▶ _About this exercise_: Return exactly the lines below, starting with the one that has "J2 pin 2: N_16 -> COM" and going on through the one that has "D1: LED (A GND, K".

Content revision data
%%

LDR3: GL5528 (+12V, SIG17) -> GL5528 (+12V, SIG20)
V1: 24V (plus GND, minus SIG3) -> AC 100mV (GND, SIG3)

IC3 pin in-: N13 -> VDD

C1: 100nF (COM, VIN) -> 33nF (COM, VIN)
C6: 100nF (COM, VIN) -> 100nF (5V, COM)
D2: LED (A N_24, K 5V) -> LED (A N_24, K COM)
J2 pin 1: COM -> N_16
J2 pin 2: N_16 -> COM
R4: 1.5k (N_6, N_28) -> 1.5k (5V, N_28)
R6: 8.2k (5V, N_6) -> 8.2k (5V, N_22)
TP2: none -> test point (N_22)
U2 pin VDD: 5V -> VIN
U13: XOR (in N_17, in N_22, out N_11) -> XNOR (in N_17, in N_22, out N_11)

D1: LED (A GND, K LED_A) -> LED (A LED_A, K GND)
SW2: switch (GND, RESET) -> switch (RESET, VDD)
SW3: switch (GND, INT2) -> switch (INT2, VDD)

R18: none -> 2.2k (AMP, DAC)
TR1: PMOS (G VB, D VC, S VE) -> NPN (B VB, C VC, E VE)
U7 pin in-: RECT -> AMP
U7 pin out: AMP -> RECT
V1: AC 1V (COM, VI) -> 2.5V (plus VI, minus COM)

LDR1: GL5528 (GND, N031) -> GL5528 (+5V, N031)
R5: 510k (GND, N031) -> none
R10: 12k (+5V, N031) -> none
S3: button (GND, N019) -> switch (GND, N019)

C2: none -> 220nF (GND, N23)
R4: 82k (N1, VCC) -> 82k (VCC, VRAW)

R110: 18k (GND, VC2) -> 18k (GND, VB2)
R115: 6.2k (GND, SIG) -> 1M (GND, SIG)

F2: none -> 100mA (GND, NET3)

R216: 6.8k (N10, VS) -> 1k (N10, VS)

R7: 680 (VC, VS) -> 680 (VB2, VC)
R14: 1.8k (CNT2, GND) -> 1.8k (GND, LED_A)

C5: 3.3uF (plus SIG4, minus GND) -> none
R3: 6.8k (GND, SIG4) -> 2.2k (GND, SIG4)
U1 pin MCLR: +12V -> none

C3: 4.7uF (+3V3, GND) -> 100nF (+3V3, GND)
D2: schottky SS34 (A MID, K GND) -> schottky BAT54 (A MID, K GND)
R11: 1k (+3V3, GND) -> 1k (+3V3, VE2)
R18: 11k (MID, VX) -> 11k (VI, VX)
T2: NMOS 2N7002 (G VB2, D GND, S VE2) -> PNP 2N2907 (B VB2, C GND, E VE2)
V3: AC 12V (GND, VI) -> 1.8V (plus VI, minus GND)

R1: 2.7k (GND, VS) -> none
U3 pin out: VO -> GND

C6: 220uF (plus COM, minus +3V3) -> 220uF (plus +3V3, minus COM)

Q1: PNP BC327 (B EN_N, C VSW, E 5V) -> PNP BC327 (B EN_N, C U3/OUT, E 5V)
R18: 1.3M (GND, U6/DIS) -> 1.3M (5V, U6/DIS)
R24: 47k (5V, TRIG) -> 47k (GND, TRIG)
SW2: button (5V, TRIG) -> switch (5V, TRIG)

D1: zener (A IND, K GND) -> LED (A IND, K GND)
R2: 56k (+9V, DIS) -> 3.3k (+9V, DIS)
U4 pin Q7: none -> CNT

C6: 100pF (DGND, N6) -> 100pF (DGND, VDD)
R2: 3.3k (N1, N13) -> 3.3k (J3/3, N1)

%%

▶ _Answer to this task_:
J2 pin 2: N_16 -> COM
R4: 1.5k (N_6, N_28) -> 1.5k (5V, N_28)
R6: 8.2k (5V, N_6) -> 8.2k (5V, N_22)
TP2: none -> test point (N_22)
U2 pin VDD: 5V -> VIN
U13: XOR (in N_17, in N_22, out N_11) -> XNOR (in N_17, in N_22, out N_11)

D1: LED (A GND, K LED_A) -> LED (A LED_A, K GND)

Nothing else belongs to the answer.